▸ JOB
Quote the part of the records that opens with the line containing "Which is more" and closes with the line containing "on (155, 481).", keeping both of those lines and reproducing each line word for word.

[Records of spatial questions]
_ _ _ _ _ _ _

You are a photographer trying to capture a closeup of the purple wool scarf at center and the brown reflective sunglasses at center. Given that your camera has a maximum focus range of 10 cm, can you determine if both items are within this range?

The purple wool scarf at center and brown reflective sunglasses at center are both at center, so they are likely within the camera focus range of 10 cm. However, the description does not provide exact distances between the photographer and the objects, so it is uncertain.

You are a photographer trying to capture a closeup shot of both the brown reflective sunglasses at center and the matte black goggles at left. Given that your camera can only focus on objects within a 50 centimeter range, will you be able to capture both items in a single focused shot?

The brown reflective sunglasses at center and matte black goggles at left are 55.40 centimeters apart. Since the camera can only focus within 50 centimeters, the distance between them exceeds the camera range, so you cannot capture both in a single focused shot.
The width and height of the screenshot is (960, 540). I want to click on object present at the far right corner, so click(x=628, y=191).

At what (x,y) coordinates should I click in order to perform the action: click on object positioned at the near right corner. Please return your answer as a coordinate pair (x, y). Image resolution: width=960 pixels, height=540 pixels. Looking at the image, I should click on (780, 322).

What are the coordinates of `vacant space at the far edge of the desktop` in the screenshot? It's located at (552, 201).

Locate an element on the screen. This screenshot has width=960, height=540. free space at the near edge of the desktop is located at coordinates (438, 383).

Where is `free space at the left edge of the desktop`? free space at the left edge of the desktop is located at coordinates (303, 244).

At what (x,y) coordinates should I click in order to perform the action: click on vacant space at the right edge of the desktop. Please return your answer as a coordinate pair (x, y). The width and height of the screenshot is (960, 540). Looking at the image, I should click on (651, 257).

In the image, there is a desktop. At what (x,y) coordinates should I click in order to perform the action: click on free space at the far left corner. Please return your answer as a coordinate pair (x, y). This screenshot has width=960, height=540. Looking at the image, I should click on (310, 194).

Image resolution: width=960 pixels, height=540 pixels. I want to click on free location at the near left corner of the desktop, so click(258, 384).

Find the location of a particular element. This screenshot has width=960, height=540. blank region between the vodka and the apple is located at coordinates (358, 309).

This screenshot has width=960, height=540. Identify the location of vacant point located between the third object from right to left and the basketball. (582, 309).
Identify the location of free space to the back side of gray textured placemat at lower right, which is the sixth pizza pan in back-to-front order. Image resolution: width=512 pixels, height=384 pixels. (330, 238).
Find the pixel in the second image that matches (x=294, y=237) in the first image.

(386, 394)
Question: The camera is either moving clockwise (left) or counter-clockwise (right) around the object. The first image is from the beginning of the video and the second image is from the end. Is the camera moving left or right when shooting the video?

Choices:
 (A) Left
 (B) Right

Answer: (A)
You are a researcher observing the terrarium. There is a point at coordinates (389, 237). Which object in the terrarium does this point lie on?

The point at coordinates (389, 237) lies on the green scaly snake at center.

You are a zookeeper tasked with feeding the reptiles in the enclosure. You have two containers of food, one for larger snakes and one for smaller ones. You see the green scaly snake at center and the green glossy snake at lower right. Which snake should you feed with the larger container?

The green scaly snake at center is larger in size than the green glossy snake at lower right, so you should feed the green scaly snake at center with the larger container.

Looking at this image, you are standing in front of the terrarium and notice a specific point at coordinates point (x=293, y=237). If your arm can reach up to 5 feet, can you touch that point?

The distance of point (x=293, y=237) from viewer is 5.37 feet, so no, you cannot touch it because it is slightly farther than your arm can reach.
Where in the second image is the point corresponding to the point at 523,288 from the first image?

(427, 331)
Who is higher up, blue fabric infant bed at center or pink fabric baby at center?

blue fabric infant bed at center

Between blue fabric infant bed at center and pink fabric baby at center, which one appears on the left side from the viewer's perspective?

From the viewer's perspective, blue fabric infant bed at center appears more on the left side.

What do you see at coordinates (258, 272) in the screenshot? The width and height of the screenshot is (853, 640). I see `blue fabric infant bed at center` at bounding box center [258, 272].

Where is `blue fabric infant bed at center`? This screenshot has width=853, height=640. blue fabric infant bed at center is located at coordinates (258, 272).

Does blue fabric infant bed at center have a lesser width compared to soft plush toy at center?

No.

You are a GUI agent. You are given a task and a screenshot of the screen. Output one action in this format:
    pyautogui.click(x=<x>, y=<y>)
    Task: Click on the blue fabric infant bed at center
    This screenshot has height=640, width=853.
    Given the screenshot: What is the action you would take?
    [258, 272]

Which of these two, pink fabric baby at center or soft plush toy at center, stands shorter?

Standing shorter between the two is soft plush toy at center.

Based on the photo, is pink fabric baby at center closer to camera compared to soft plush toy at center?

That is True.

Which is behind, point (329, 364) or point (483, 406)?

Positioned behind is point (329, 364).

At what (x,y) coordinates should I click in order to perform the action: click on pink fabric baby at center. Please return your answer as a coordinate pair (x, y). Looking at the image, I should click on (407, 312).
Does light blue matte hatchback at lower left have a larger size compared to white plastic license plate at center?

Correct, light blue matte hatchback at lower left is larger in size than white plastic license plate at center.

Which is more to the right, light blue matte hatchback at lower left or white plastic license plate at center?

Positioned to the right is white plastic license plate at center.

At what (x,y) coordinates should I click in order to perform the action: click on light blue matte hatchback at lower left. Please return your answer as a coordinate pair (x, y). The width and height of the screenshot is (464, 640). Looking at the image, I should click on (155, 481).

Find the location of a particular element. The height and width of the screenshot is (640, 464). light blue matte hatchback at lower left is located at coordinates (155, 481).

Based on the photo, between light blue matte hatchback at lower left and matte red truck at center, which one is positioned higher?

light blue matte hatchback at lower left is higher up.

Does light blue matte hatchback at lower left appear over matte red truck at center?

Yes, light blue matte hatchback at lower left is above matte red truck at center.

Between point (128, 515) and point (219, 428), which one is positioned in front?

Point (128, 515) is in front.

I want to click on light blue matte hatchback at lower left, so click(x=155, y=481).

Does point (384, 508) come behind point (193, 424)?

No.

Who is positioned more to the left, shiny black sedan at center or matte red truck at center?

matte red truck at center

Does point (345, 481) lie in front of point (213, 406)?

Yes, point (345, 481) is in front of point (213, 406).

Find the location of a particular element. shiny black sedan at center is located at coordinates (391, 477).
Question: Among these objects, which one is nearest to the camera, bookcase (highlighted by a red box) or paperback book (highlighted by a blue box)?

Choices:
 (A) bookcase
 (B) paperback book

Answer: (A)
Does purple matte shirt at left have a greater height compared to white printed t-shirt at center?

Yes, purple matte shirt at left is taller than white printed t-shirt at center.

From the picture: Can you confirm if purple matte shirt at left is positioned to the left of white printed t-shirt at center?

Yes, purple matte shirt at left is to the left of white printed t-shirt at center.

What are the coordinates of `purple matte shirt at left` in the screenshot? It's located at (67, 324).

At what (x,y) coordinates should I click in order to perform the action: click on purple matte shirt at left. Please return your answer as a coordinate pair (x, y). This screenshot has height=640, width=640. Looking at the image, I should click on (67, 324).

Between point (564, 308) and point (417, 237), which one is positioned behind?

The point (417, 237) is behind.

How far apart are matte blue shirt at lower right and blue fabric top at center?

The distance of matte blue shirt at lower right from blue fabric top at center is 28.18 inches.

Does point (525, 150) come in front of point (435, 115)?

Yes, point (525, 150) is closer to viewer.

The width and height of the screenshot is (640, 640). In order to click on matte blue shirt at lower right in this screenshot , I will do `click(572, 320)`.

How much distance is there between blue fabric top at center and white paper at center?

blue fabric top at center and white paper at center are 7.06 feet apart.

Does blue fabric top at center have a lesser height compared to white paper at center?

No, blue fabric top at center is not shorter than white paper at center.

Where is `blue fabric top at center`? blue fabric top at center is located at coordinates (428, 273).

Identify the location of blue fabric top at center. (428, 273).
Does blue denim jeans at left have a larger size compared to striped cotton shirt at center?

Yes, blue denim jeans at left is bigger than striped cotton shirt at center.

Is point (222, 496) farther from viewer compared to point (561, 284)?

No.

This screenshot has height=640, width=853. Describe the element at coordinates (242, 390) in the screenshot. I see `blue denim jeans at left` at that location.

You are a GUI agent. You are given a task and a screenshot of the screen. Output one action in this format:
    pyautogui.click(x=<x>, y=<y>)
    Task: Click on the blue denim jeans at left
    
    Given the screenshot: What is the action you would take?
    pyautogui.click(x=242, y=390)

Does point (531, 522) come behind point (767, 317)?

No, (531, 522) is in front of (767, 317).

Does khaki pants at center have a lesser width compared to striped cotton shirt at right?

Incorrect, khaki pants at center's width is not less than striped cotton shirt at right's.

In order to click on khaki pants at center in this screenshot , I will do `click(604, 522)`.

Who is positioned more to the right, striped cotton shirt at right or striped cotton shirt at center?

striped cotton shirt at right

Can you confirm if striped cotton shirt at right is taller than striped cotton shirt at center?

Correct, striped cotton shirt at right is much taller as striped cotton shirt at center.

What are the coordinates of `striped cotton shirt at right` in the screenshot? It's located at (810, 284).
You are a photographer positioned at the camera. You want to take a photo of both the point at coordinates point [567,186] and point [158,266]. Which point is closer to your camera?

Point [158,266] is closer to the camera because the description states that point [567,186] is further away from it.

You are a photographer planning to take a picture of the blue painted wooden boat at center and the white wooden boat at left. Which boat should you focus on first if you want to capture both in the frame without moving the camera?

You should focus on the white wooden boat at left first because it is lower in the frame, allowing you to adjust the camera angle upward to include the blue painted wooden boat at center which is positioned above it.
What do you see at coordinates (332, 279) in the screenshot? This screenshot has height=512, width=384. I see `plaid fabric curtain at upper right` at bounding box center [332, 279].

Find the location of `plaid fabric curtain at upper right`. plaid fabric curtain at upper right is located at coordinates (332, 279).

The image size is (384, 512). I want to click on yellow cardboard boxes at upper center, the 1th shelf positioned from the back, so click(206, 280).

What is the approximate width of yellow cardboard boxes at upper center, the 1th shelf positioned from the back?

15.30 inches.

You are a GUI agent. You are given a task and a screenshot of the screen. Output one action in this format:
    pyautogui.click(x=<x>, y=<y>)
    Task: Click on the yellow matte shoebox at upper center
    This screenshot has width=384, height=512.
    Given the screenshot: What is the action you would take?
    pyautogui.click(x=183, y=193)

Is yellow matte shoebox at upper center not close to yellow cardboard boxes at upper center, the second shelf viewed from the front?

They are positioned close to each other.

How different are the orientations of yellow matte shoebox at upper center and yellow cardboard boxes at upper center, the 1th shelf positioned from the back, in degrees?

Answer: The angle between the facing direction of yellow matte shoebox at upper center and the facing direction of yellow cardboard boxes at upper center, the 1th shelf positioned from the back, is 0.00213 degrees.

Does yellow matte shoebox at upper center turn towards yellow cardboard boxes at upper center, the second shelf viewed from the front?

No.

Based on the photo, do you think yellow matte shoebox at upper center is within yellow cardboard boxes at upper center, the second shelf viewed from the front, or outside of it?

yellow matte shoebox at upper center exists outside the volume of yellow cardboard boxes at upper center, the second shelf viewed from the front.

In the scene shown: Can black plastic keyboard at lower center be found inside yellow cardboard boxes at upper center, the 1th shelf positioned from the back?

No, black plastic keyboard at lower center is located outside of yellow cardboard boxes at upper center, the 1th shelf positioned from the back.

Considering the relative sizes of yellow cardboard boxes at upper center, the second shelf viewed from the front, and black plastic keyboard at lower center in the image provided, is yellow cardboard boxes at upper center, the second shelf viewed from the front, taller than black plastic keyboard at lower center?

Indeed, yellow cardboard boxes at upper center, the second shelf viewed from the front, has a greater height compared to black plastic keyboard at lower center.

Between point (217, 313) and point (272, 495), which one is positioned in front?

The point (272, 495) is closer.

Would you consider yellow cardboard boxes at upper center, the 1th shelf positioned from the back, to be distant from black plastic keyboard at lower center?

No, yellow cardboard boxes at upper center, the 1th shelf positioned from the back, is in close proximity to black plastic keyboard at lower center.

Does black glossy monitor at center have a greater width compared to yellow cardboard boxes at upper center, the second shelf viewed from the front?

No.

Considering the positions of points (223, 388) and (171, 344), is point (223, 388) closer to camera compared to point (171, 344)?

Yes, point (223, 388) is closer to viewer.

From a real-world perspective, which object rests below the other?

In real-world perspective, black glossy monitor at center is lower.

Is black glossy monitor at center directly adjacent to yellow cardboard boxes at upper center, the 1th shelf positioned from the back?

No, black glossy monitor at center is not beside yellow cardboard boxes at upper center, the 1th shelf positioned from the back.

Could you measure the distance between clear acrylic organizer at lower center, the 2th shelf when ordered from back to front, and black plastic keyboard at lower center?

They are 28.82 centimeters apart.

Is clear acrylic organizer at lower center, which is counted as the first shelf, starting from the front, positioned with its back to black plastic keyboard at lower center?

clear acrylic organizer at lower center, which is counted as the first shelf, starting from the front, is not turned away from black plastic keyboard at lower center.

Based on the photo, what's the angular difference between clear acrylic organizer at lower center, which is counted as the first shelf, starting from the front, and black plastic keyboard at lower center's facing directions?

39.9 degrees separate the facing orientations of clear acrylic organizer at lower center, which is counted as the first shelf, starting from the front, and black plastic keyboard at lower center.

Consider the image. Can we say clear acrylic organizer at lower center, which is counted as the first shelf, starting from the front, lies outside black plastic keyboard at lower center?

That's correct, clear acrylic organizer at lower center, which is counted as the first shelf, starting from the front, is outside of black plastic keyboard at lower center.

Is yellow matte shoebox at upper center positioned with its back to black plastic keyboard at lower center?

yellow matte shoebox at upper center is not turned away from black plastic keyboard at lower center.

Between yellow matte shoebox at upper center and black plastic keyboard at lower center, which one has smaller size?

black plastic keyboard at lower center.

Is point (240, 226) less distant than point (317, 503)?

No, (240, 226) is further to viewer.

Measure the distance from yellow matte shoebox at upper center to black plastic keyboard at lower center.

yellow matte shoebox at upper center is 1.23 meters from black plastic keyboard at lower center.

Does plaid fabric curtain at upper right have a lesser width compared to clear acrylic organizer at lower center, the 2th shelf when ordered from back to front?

_ _ _ _ _ _ _

▸ ANSWER TO THE EXERCISE
Which is more to the right, light blue matte hatchback at lower left or white plastic license plate at center?

Positioned to the right is white plastic license plate at center.

At what (x,y) coordinates should I click in order to perform the action: click on light blue matte hatchback at lower left. Please return your answer as a coordinate pair (x, y). The width and height of the screenshot is (464, 640). Looking at the image, I should click on (155, 481).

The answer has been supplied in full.